- Given records:
══════════

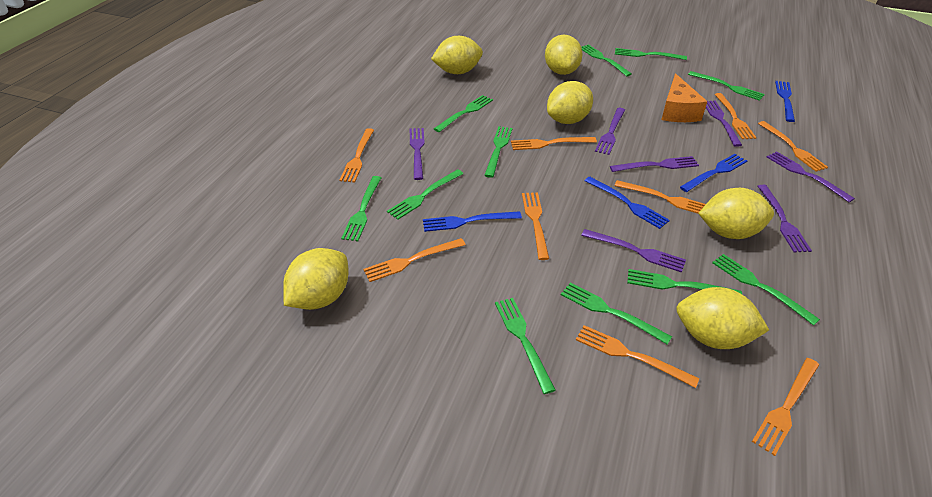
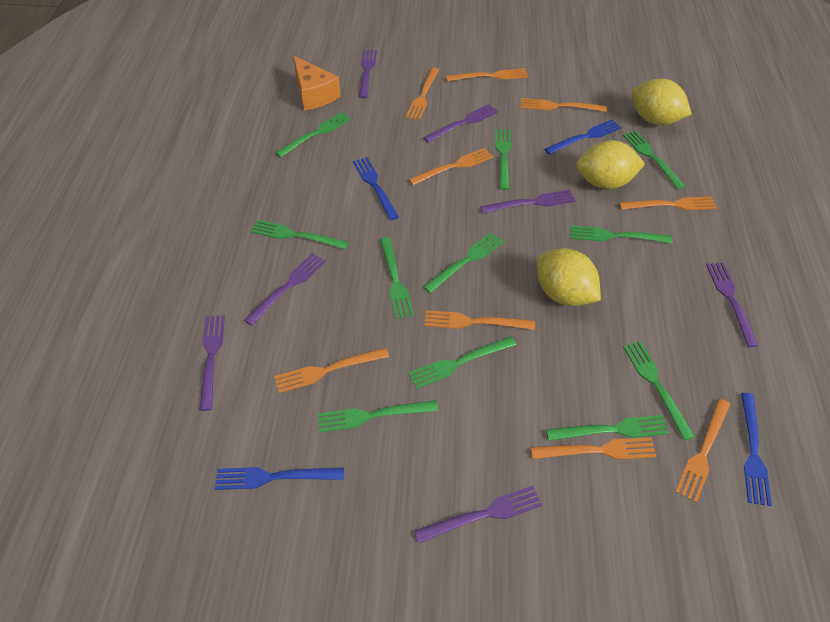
yellow lemon: [283,248,349,310] [431,36,483,74] [545,35,583,75] [547,81,593,124] [676,287,769,349] [698,188,774,239] = 6 -> [537,248,601,306] [576,140,645,189] [632,79,692,125] = 3

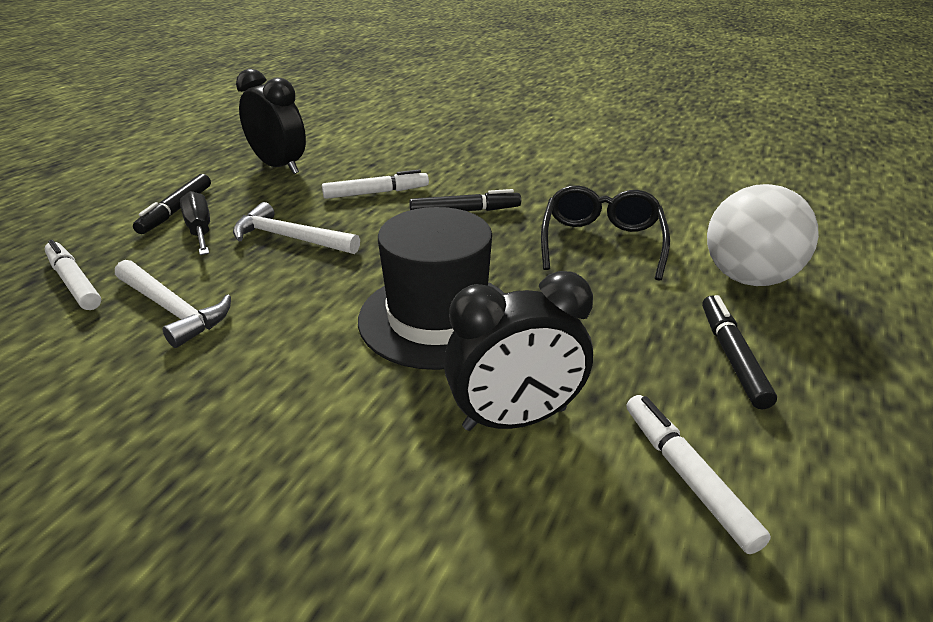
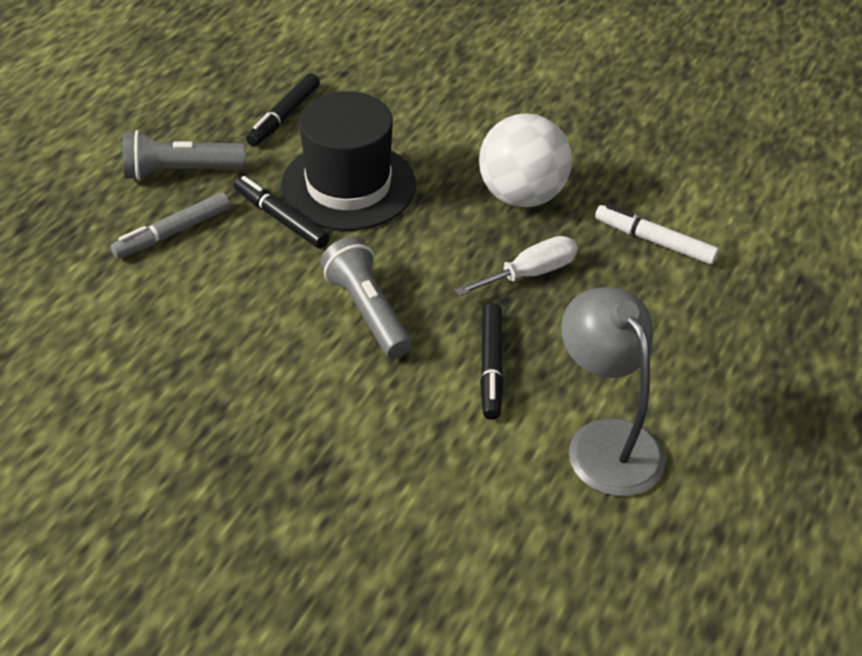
black clock: [236,69,306,174] [444,271,593,431] = 2 -> none = 0
black glasses: [541,185,670,281] = 1 -> none = 0
black screwdriver: [180,191,210,255] = 1 -> none = 0
grey flashlight: none = 0 -> [123,130,246,181] [320,237,412,359] = 2
grey lamp: none = 0 -> [561,287,665,496] = 1
grey marker: none = 0 -> [110,193,230,259] = 1
white hammer: [115,260,231,348] [233,202,360,254] = 2 -> none = 0
white marker: [45,240,101,310] [322,169,429,199] [626,395,771,554] = 3 -> [595,204,719,265] = 1
white screwdriver: none = 0 -> [455,236,577,296] = 1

══════════

- Work request:
In the entries above, find the line with "black screwdriver: [180,191,210,255]", then retype it and every line after it exactly.

- Exercise response:
black screwdriver: [180,191,210,255] = 1 -> none = 0
grey flashlight: none = 0 -> [123,130,246,181] [320,237,412,359] = 2
grey lamp: none = 0 -> [561,287,665,496] = 1
grey marker: none = 0 -> [110,193,230,259] = 1
white hammer: [115,260,231,348] [233,202,360,254] = 2 -> none = 0
white marker: [45,240,101,310] [322,169,429,199] [626,395,771,554] = 3 -> [595,204,719,265] = 1
white screwdriver: none = 0 -> [455,236,577,296] = 1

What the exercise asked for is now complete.